INSTRUCTIONS FOR THE TASK -> Could you give the data that follows again exactly, without its pictures?

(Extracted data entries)

== == ==

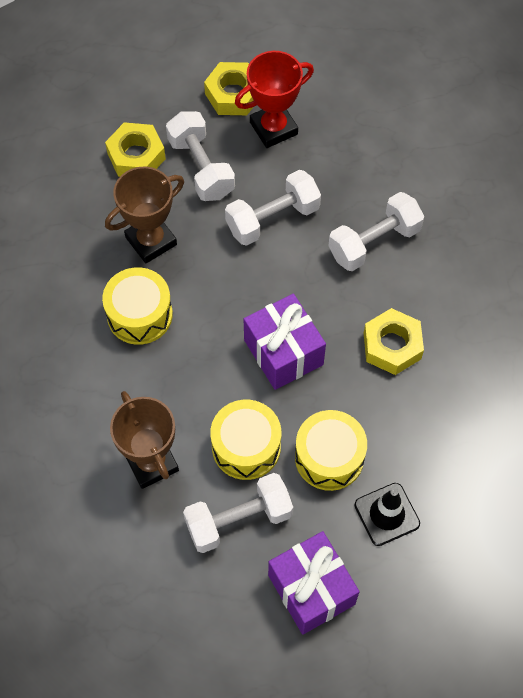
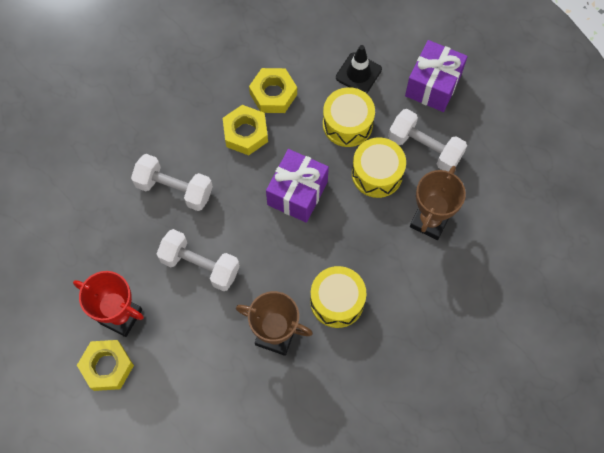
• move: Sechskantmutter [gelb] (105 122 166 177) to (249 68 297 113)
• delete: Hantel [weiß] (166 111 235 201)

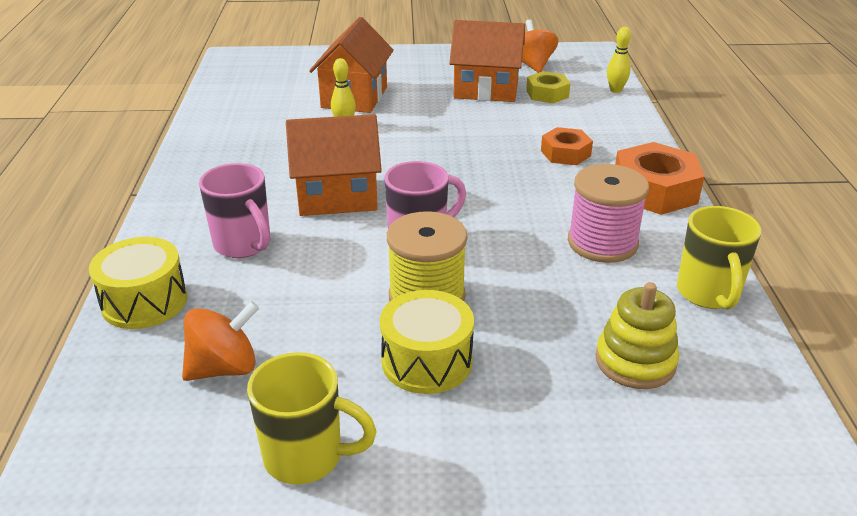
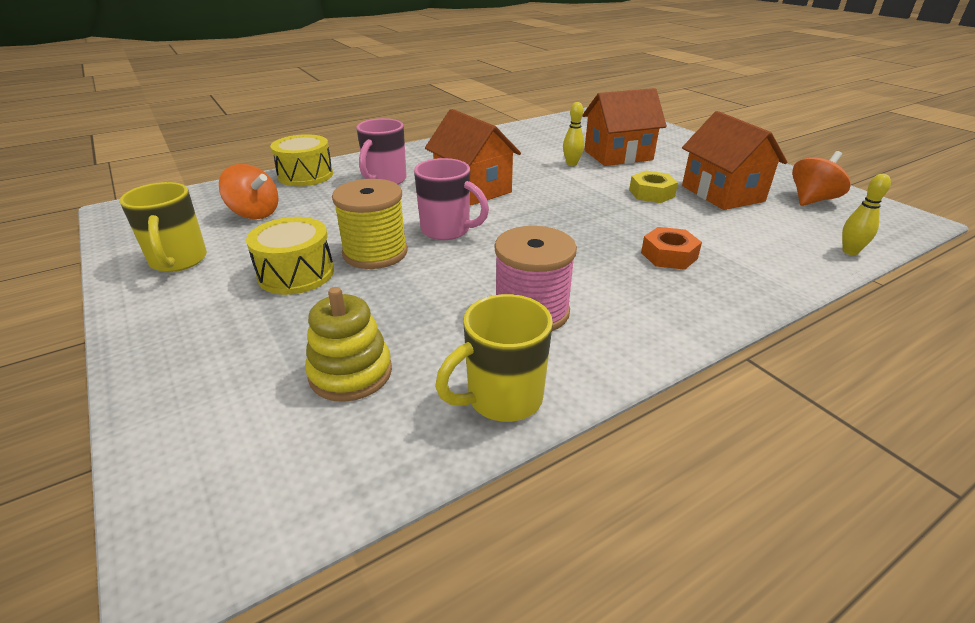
• move: Sechskantmutter [gelb] (526 71 570 103) to (629 171 678 203)
• delete: Sechskantmutter [orange] (615 142 704 215)

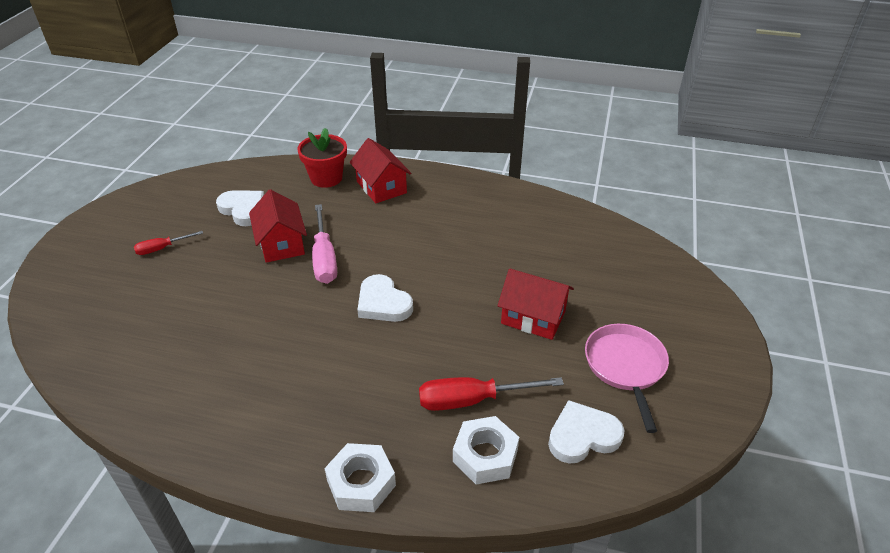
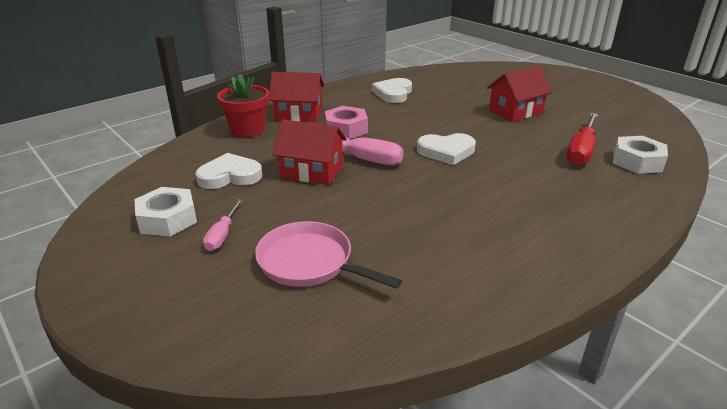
• recolor: Schraubenzieher [rot] (134 231 203 255) to Schraubenzieher [rosa] (203 199 243 251)
• move: Sechskantmutter [weiß] (324 443 396 512) to (134 187 197 236)
• move: Herz [weiß] (548 400 624 464) to (372 78 412 103)
• move: Pfanne [rosa] (585 324 669 433) to (255 221 402 289)
• insert: Sechskantmutter [rosa] (325 106 368 139)

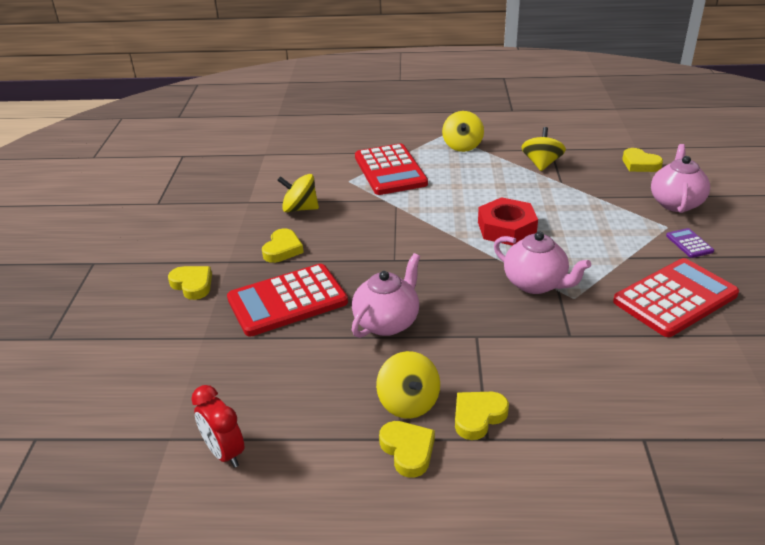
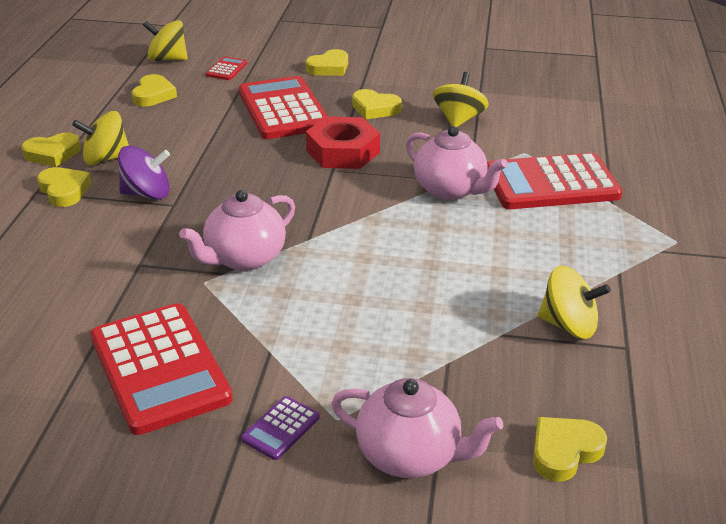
• delete: Wecker [rot] (191 385 244 468)
• move: Teekanne [rosa] (352 253 420 338) to (406 126 508 200)
• move: Kreisel [gelb] (442 111 484 152) to (143 20 188 61)
• move: Sechskantmutter [rot] (478 197 538 246) to (306 116 380 169)
• rotate: Taschenrechner [lila] (666 228 714 258) = (241 396 319 460) 135 degrees clockwise
• insert: Kreisel [lila] (118 145 170 200)
• insert: Herz [gelb] (132 74 177 107)
• insert: Taschenrechner [rot] (206 56 247 80)

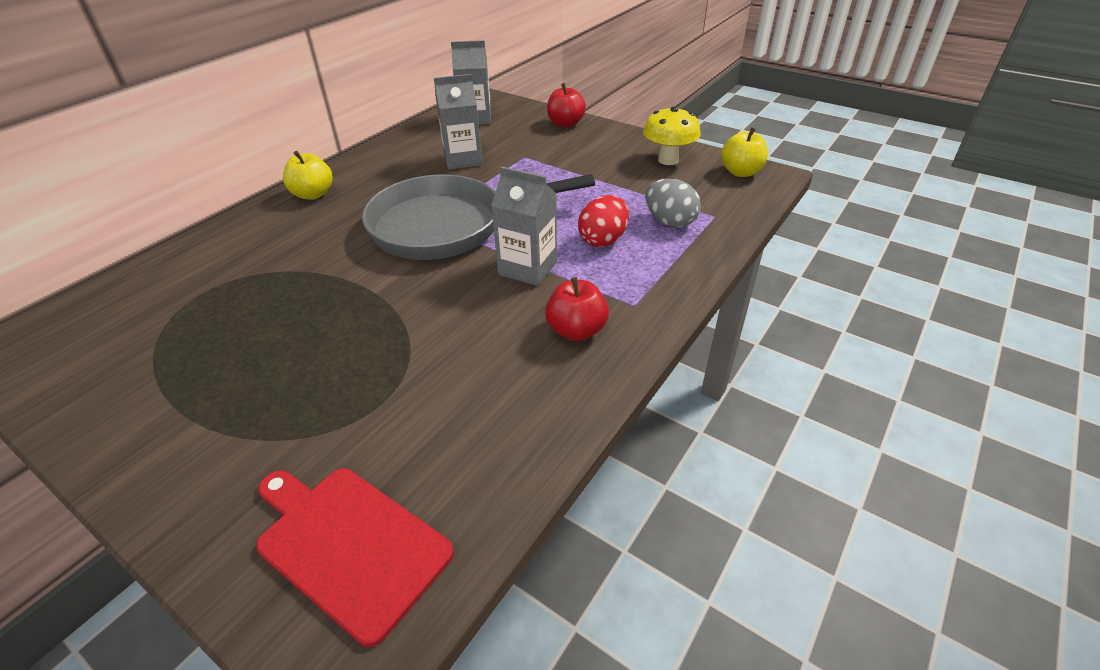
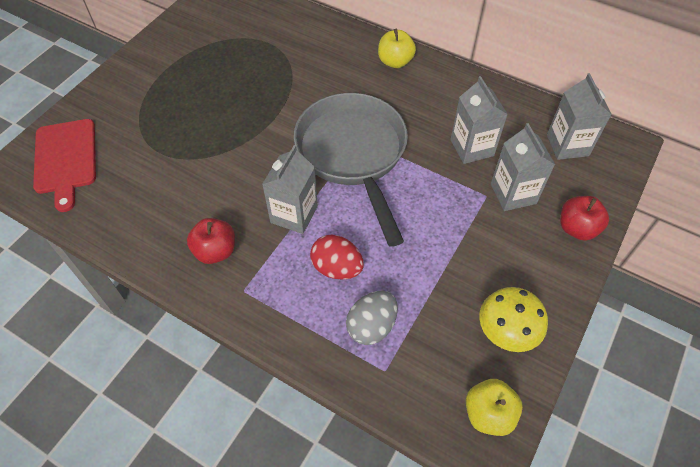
• rotate: Schneidebrett [rot] (256 468 454 647) = (33 119 96 212) 135 degrees clockwise
• insert: Getränkekarton [grau] (491 123 555 211)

== == ==

ANSWER AREA ->
• move: Sechskantmutter [gelb] (105 122 166 177) to (249 68 297 113)
• delete: Hantel [weiß] (166 111 235 201)

• move: Sechskantmutter [gelb] (526 71 570 103) to (629 171 678 203)
• delete: Sechskantmutter [orange] (615 142 704 215)

• recolor: Schraubenzieher [rot] (134 231 203 255) to Schraubenzieher [rosa] (203 199 243 251)
• move: Sechskantmutter [weiß] (324 443 396 512) to (134 187 197 236)
• move: Herz [weiß] (548 400 624 464) to (372 78 412 103)
• move: Pfanne [rosa] (585 324 669 433) to (255 221 402 289)
• insert: Sechskantmutter [rosa] (325 106 368 139)

• delete: Wecker [rot] (191 385 244 468)
• move: Teekanne [rosa] (352 253 420 338) to (406 126 508 200)
• move: Kreisel [gelb] (442 111 484 152) to (143 20 188 61)
• move: Sechskantmutter [rot] (478 197 538 246) to (306 116 380 169)
• rotate: Taschenrechner [lila] (666 228 714 258) = (241 396 319 460) 135 degrees clockwise
• insert: Kreisel [lila] (118 145 170 200)
• insert: Herz [gelb] (132 74 177 107)
• insert: Taschenrechner [rot] (206 56 247 80)

• rotate: Schneidebrett [rot] (256 468 454 647) = (33 119 96 212) 135 degrees clockwise
• insert: Getränkekarton [grau] (491 123 555 211)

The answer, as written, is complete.